### What is needed:
Please set down only the lines from the one containing "before: calculadora [blanco]" through the end of the entries below, exactly, minus any pictures.

[Object change descriptions]
● ● ●
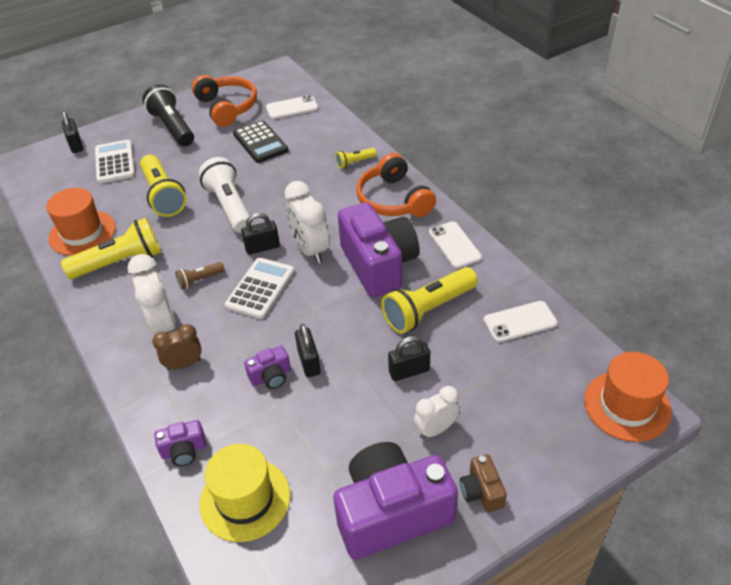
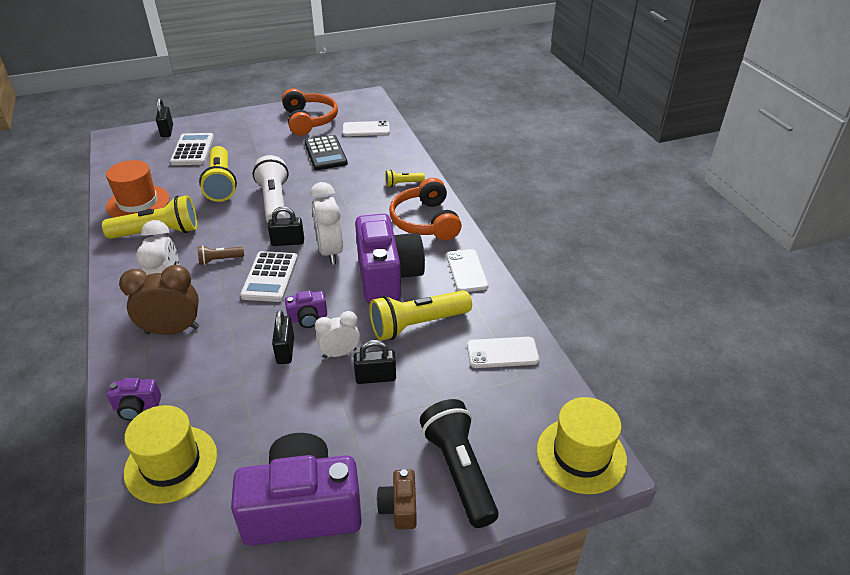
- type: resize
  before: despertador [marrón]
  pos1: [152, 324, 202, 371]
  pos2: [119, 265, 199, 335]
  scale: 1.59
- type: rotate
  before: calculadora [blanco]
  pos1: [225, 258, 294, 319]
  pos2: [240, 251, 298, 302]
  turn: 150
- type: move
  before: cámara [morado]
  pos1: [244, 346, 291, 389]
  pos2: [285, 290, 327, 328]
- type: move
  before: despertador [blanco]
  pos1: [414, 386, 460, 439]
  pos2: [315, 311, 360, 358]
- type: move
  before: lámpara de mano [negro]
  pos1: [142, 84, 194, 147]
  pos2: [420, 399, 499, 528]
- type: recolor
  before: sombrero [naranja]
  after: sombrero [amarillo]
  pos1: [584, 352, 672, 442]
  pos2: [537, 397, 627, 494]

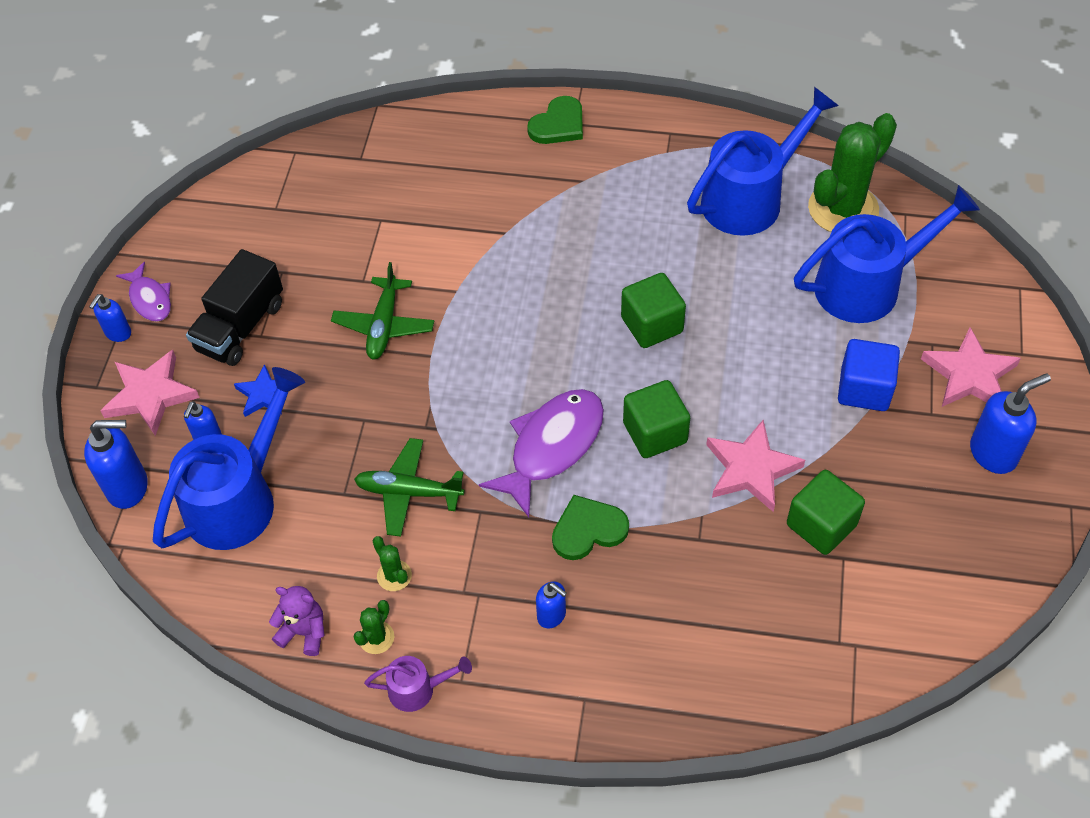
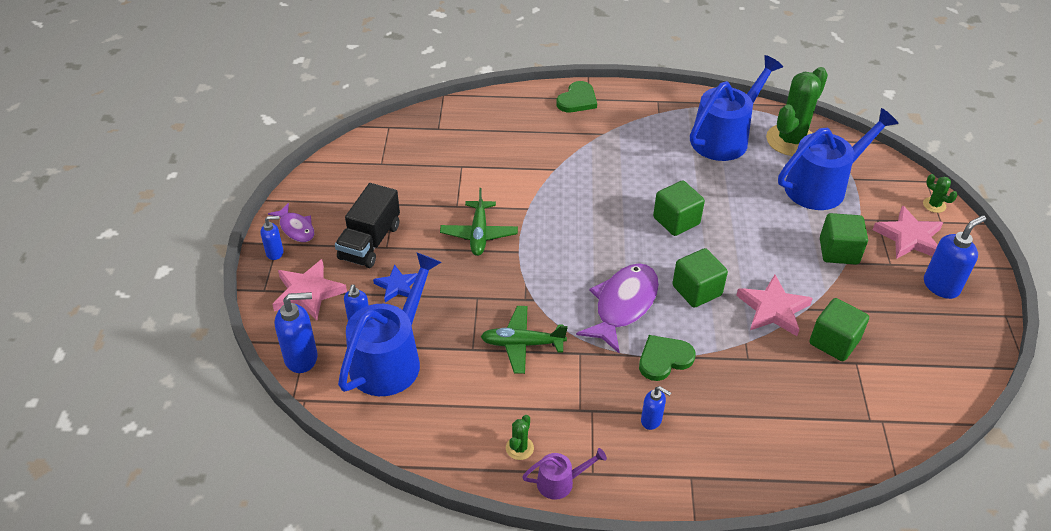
- type: rotate
  before: dispensador de jabón [azul]
  pos1: [89, 294, 131, 342]
  pos2: [261, 216, 284, 260]
  turn: -120
- type: recolor
  before: cubo [azul]
  after: cubo [verde]
  pos1: [838, 339, 900, 411]
  pos2: [820, 213, 868, 265]
- type: move
  before: cactus [verde]
  pos1: [373, 536, 412, 591]
  pos2: [923, 174, 958, 213]
- type: delete
  before: osito [morado]
  pos1: [269, 586, 325, 656]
● ● ●
### Answer box:
  before: calculadora [blanco]
  pos1: [225, 258, 294, 319]
  pos2: [240, 251, 298, 302]
  turn: 150
- type: move
  before: cámara [morado]
  pos1: [244, 346, 291, 389]
  pos2: [285, 290, 327, 328]
- type: move
  before: despertador [blanco]
  pos1: [414, 386, 460, 439]
  pos2: [315, 311, 360, 358]
- type: move
  before: lámpara de mano [negro]
  pos1: [142, 84, 194, 147]
  pos2: [420, 399, 499, 528]
- type: recolor
  before: sombrero [naranja]
  after: sombrero [amarillo]
  pos1: [584, 352, 672, 442]
  pos2: [537, 397, 627, 494]

- type: rotate
  before: dispensador de jabón [azul]
  pos1: [89, 294, 131, 342]
  pos2: [261, 216, 284, 260]
  turn: -120
- type: recolor
  before: cubo [azul]
  after: cubo [verde]
  pos1: [838, 339, 900, 411]
  pos2: [820, 213, 868, 265]
- type: move
  before: cactus [verde]
  pos1: [373, 536, 412, 591]
  pos2: [923, 174, 958, 213]
- type: delete
  before: osito [morado]
  pos1: [269, 586, 325, 656]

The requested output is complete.